Problem requirements: Exact copies of the line with "was: turquoise headphones" and of all lines after it through the end of the entries are required, and no other lines.

::: Given data

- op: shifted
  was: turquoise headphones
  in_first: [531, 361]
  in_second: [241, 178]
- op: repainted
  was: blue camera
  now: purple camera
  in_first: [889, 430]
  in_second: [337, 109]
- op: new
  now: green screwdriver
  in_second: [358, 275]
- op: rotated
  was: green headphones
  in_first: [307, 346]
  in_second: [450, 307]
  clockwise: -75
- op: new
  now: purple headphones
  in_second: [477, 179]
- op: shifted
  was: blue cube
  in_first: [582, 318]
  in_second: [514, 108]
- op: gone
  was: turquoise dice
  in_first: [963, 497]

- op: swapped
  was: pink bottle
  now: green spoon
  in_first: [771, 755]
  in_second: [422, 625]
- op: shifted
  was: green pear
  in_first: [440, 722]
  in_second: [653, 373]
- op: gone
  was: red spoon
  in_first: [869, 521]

::::::

Written response:
  was: turquoise headphones
  in_first: [531, 361]
  in_second: [241, 178]
- op: repainted
  was: blue camera
  now: purple camera
  in_first: [889, 430]
  in_second: [337, 109]
- op: new
  now: green screwdriver
  in_second: [358, 275]
- op: rotated
  was: green headphones
  in_first: [307, 346]
  in_second: [450, 307]
  clockwise: -75
- op: new
  now: purple headphones
  in_second: [477, 179]
- op: shifted
  was: blue cube
  in_first: [582, 318]
  in_second: [514, 108]
- op: gone
  was: turquoise dice
  in_first: [963, 497]

- op: swapped
  was: pink bottle
  now: green spoon
  in_first: [771, 755]
  in_second: [422, 625]
- op: shifted
  was: green pear
  in_first: [440, 722]
  in_second: [653, 373]
- op: gone
  was: red spoon
  in_first: [869, 521]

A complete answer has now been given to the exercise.